Would you give back exactly the lines from the line with "to (513 291)" through the end of the entries below, both included, but none of the pictures?

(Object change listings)
========================================================================

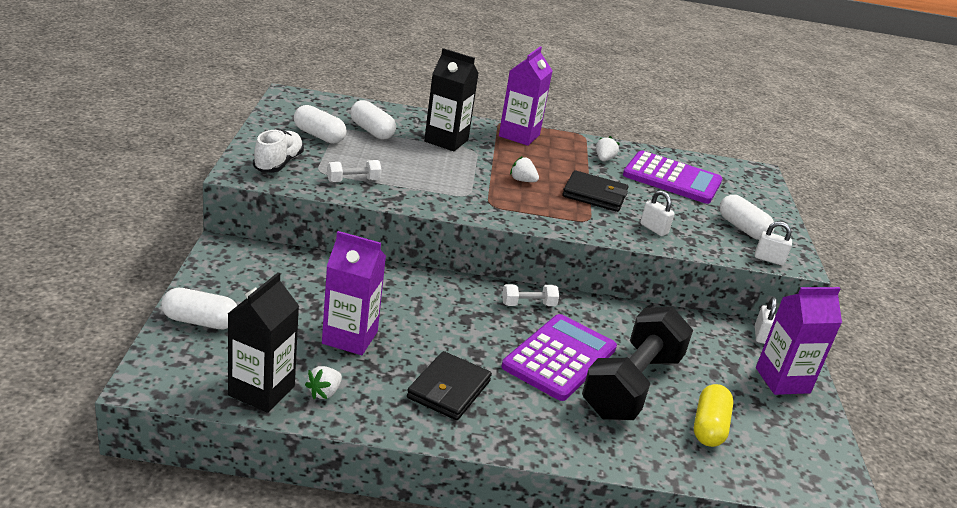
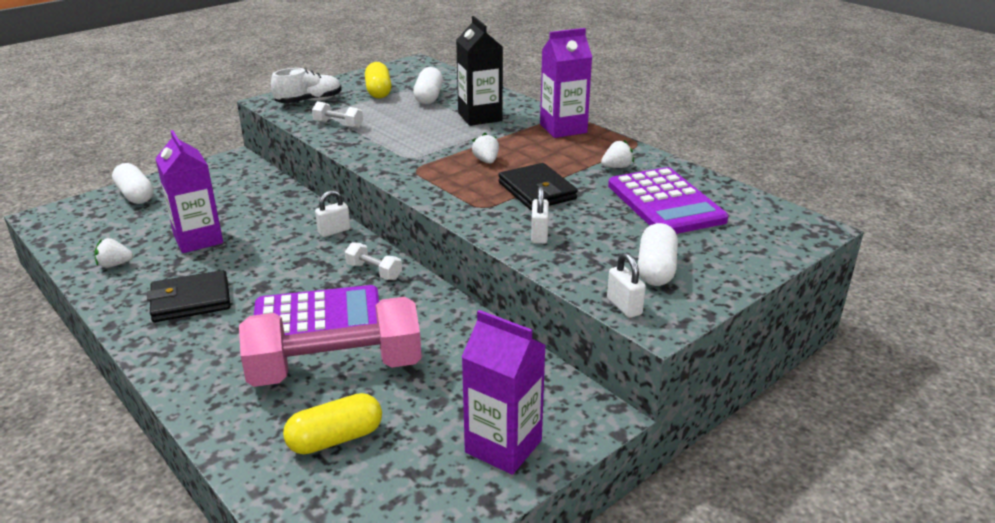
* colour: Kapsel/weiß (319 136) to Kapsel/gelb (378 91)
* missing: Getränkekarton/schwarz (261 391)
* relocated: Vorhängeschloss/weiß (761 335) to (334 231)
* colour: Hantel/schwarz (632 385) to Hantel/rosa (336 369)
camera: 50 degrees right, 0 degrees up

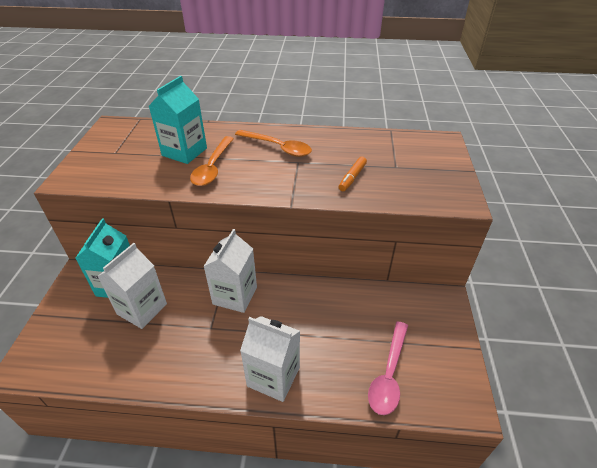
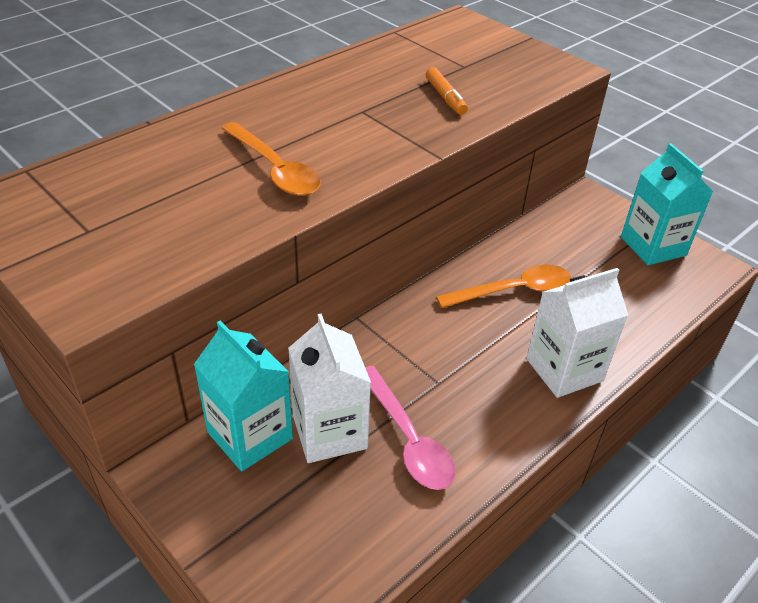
* relocated: Getränkekarton/türkis (184 152) to (653 246)
* relocated: Löffel/orange (278 147) to (513 291)
* missing: Getränkekarton/weiß (235 295)
* relocated: Löffel/rosa (389 374) to (408 439)
camera: 50 degrees left, 0 degrees up

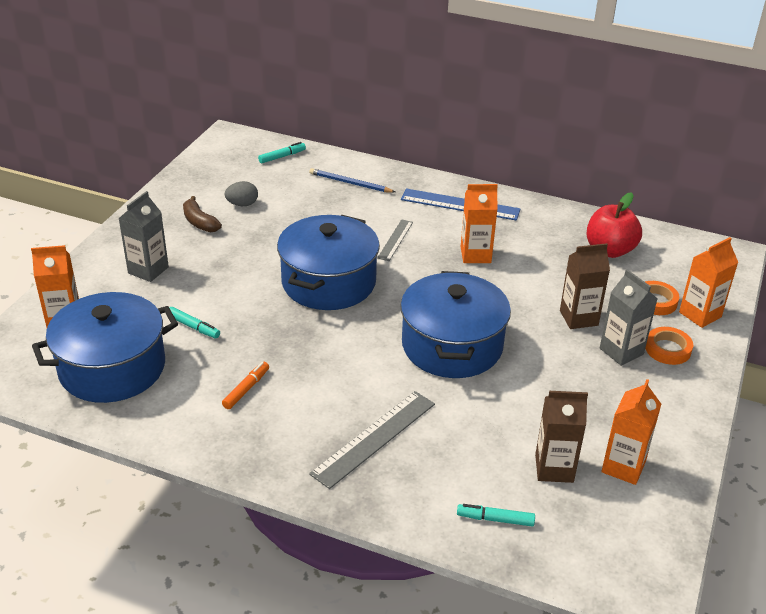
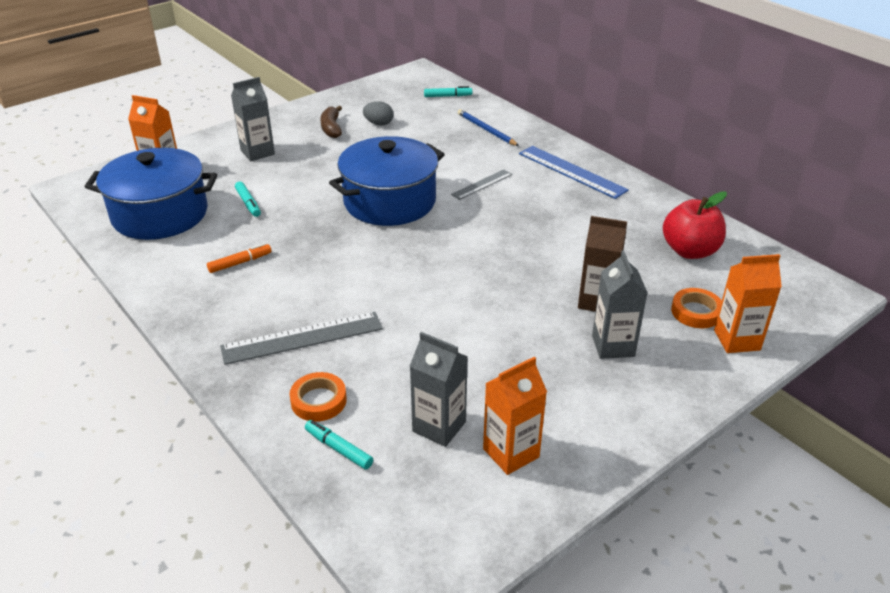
* missing: Getränkekarton/orange (475 255)
* missing: Kochtopf/blau (452 346)
* relocated: Klebeband/orange (668 349) to (318 401)
* colour: Getränkekarton/braun (554 468) to Getränkekarton/grau (439 426)
camera: 30 degrees right, 0 degrees up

========================================================================

> _Your response_:
* relocated: Löffel/orange (278 147) to (513 291)
* missing: Getränkekarton/weiß (235 295)
* relocated: Löffel/rosa (389 374) to (408 439)
camera: 50 degrees left, 0 degrees up

* missing: Getränkekarton/orange (475 255)
* missing: Kochtopf/blau (452 346)
* relocated: Klebeband/orange (668 349) to (318 401)
* colour: Getränkekarton/braun (554 468) to Getränkekarton/grau (439 426)
camera: 30 degrees right, 0 degrees up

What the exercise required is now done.